> **GIVEN RECORDS**:
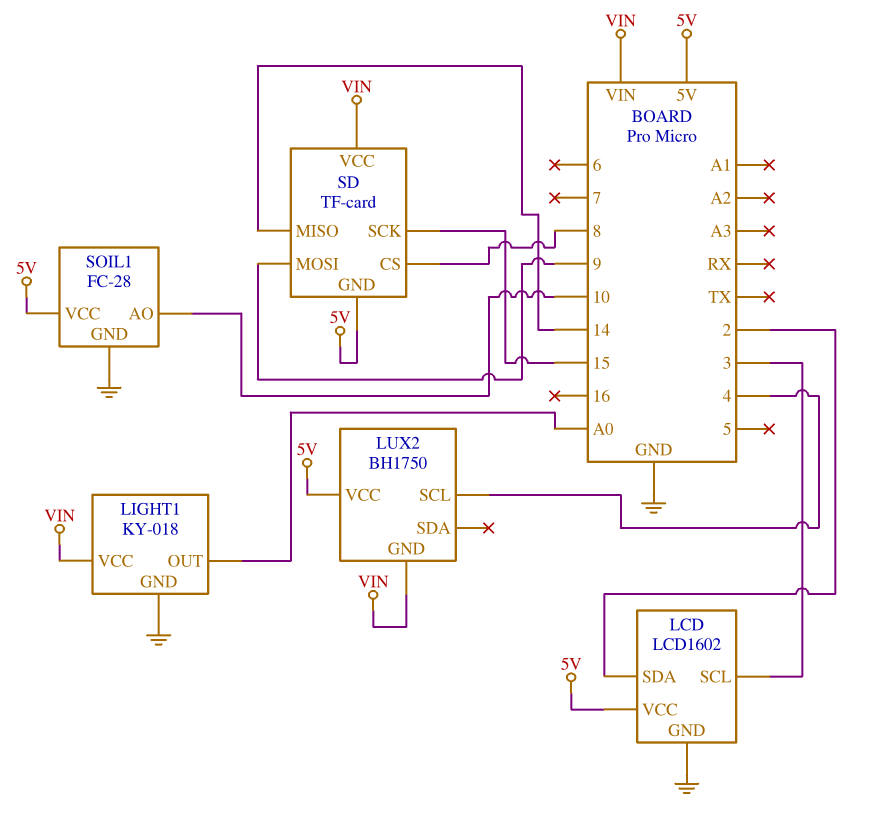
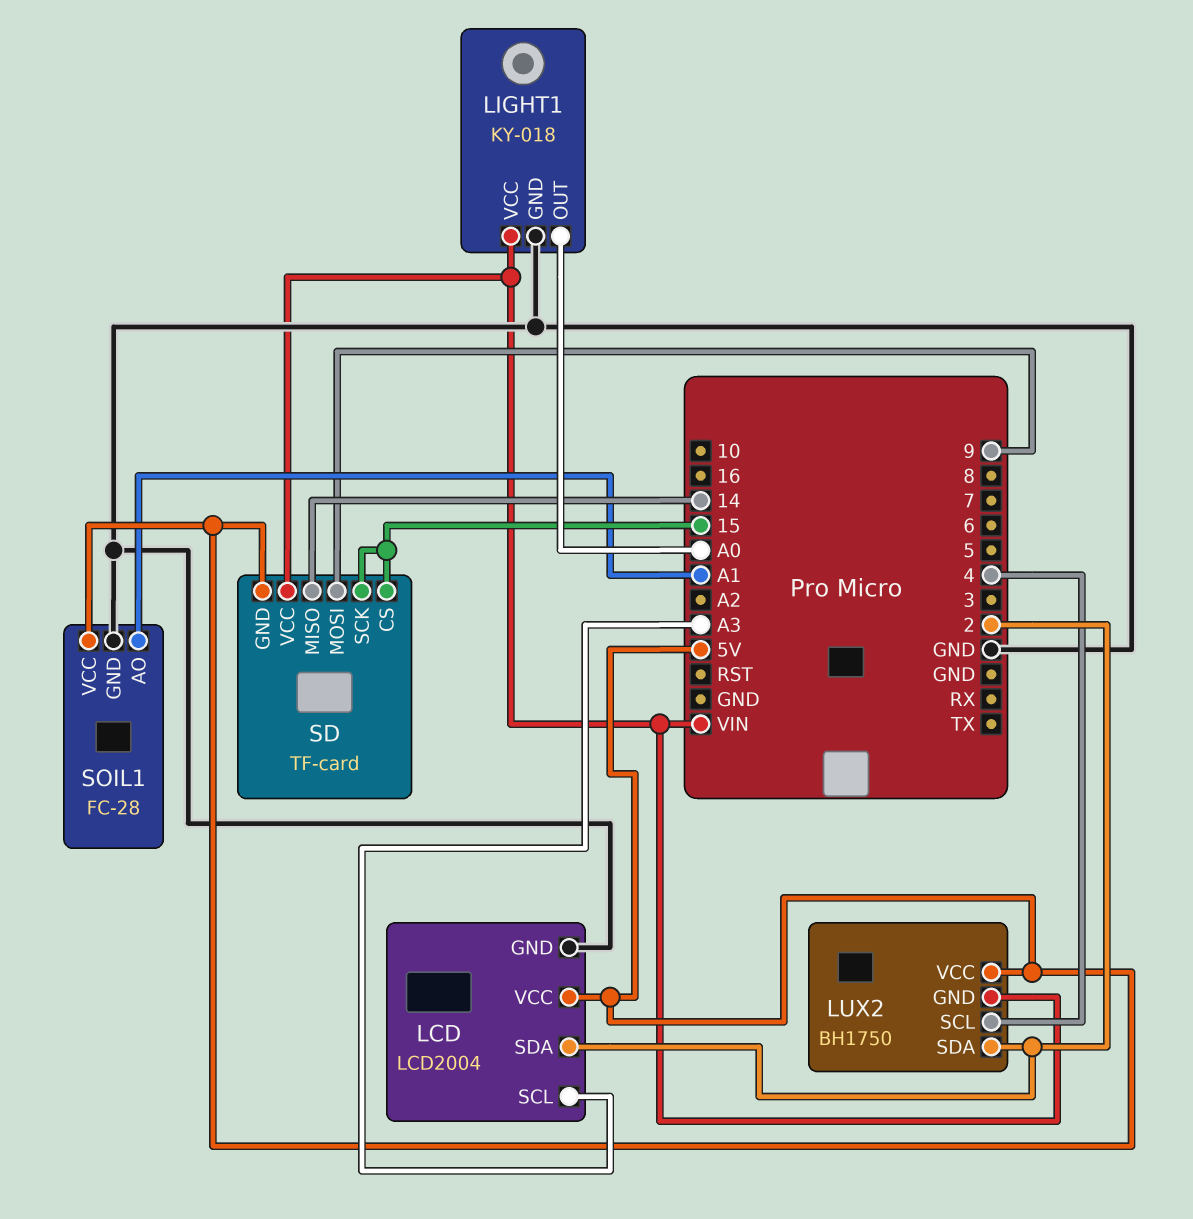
LCD: LCD1602 -> LCD2004
LCD pin SCL: 3 -> A3
LUX2 pin SDA: none -> 2
SD pin CS: 8 -> 15
SOIL1 pin AO: 10 -> A1

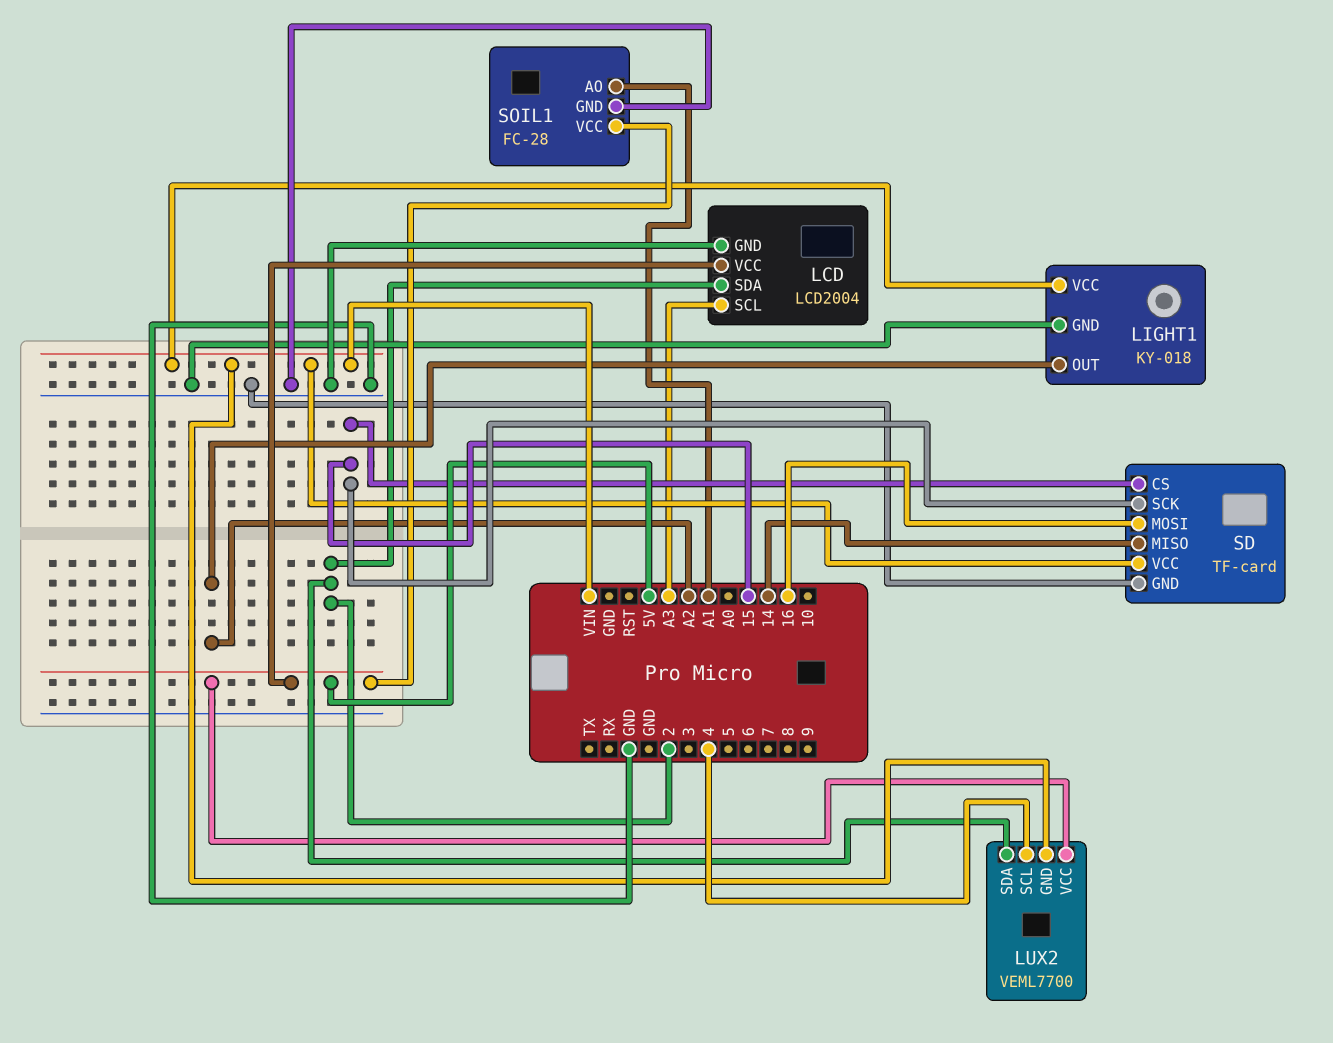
LIGHT1 pin OUT: A0 -> A2
LUX2: BH1750 -> VEML7700
SD pin GND: 5V -> GND
SD pin MOSI: 9 -> 16

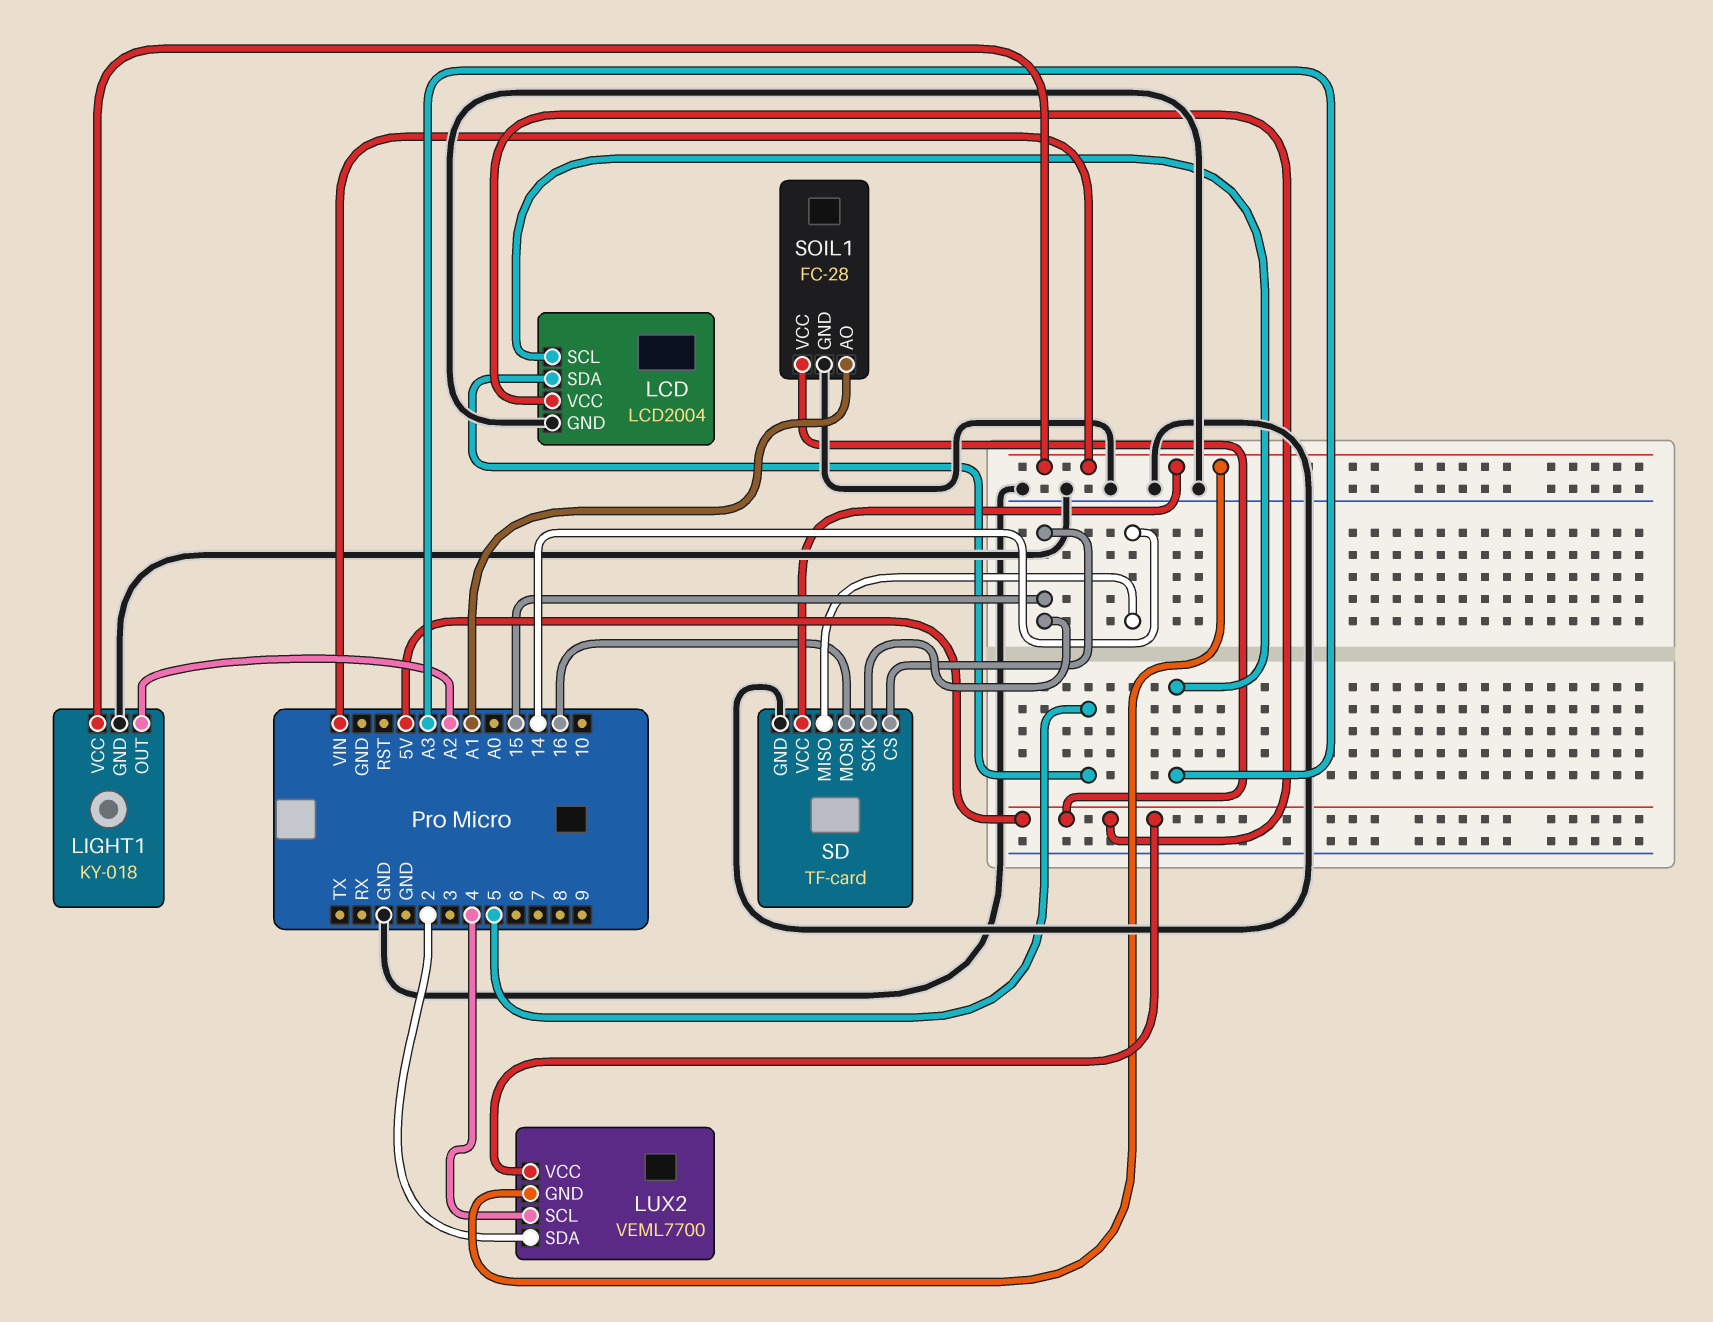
LCD pin SDA: 2 -> 5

> **WORK REQUEST**: Could every record be given again exactly, with its pictures left out?

> **ANSWER**:
LCD: LCD1602 -> LCD2004
LCD pin SCL: 3 -> A3
LUX2 pin SDA: none -> 2
SD pin CS: 8 -> 15
SOIL1 pin AO: 10 -> A1

LIGHT1 pin OUT: A0 -> A2
LUX2: BH1750 -> VEML7700
SD pin GND: 5V -> GND
SD pin MOSI: 9 -> 16

LCD pin SDA: 2 -> 5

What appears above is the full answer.